● **Records for processing**:

--- START ---

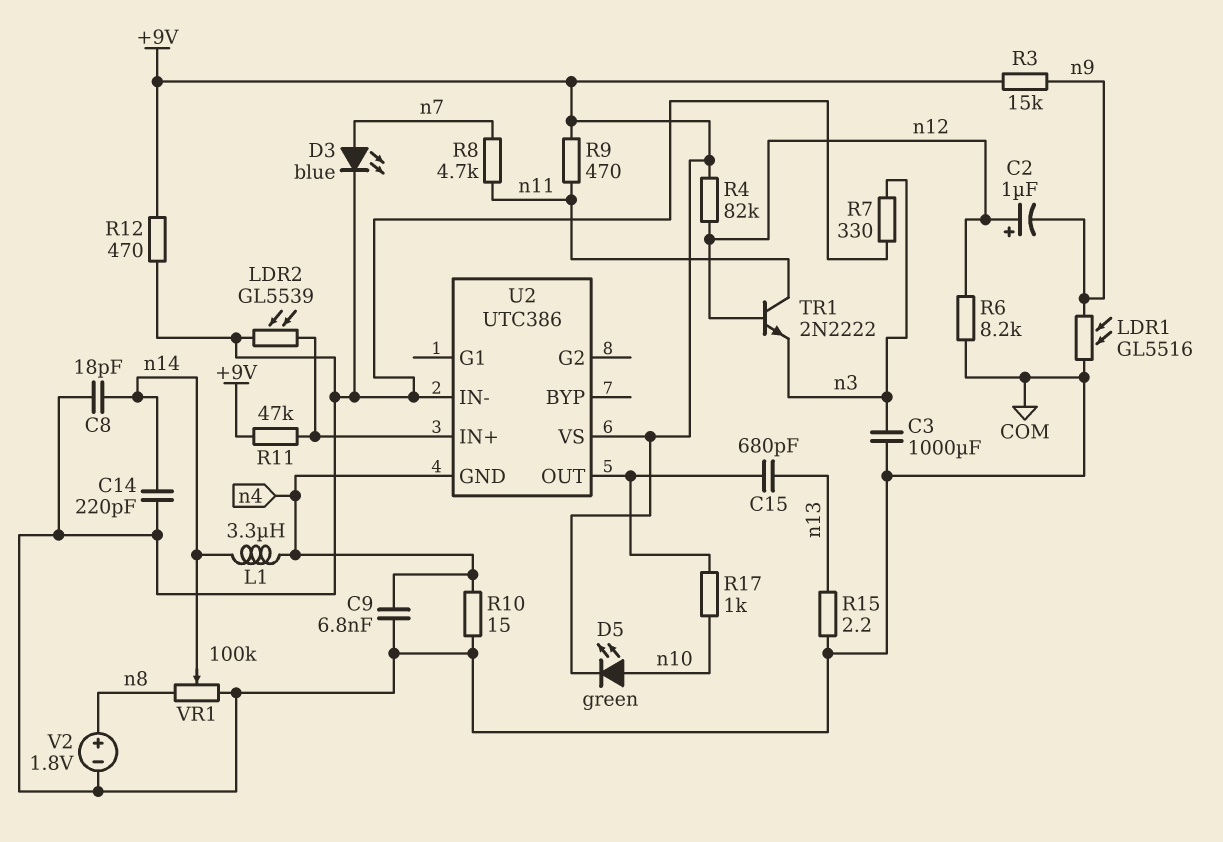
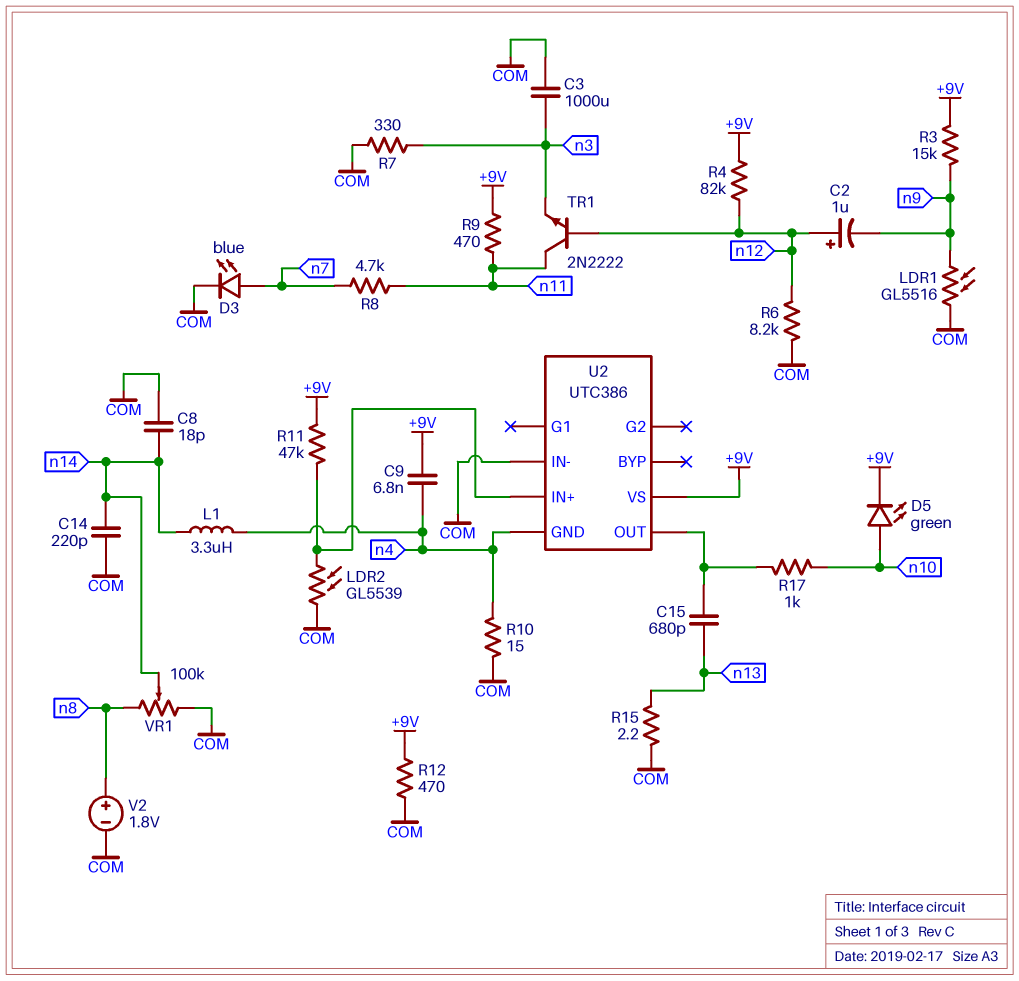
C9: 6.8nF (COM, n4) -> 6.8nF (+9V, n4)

--- END ---
--- START ---

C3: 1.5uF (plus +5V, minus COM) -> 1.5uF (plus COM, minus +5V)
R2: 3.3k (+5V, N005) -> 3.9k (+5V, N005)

--- END ---
--- START ---

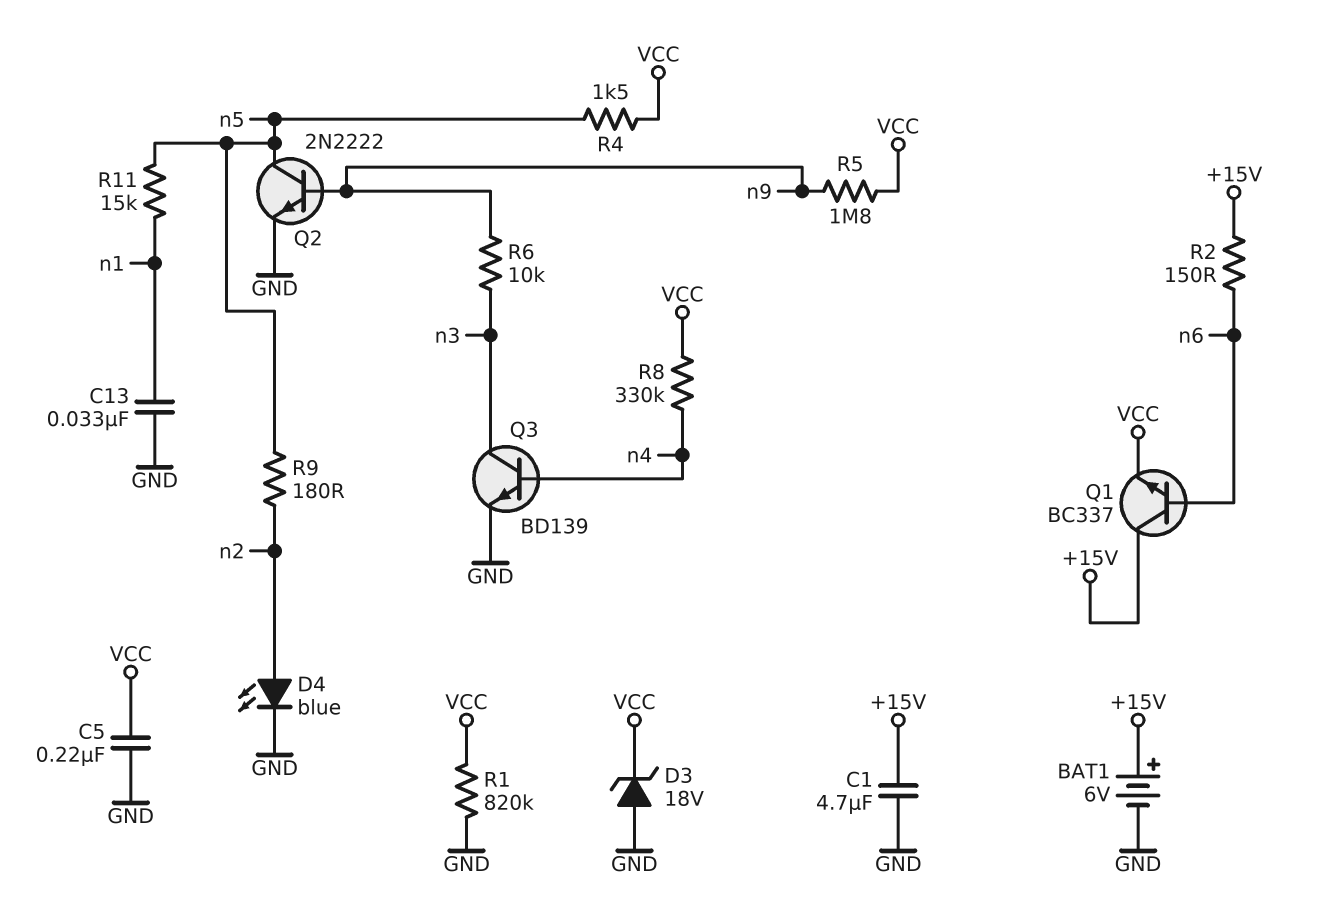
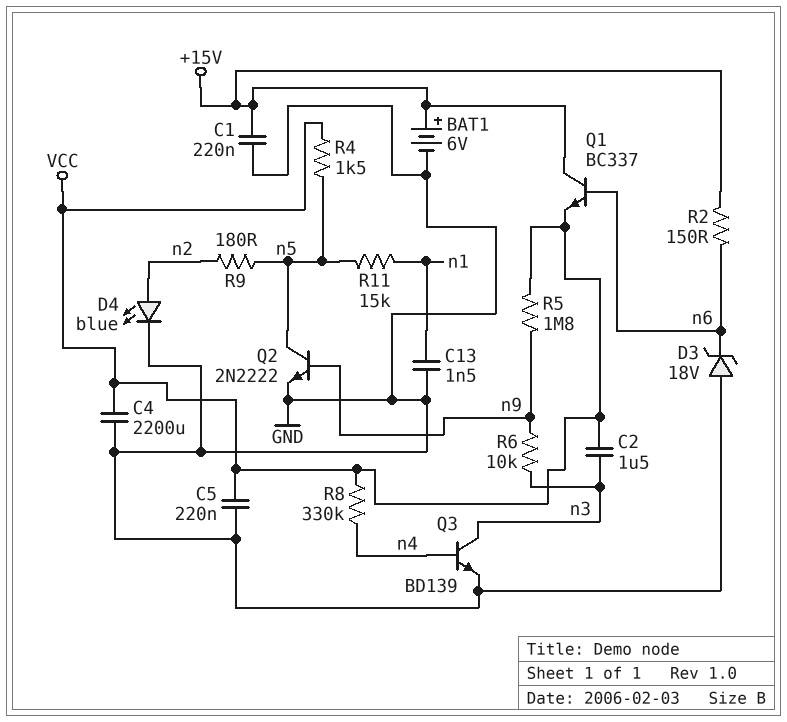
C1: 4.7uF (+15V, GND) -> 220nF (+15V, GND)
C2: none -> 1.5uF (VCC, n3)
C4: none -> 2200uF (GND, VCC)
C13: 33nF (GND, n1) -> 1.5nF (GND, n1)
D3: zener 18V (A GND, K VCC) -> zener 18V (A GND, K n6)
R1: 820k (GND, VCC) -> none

--- END ---

● **Aim of the task**: Look above for the line with "C3: 1.5uF (plus"; retype exactly that line, every line after it up to the line with "R2: 3.3k (+5V, N005) -> 3.9k (+5V, N005)", and that line too, nothing else.

● **Response area**:
C3: 1.5uF (plus +5V, minus COM) -> 1.5uF (plus COM, minus +5V)
R2: 3.3k (+5V, N005) -> 3.9k (+5V, N005)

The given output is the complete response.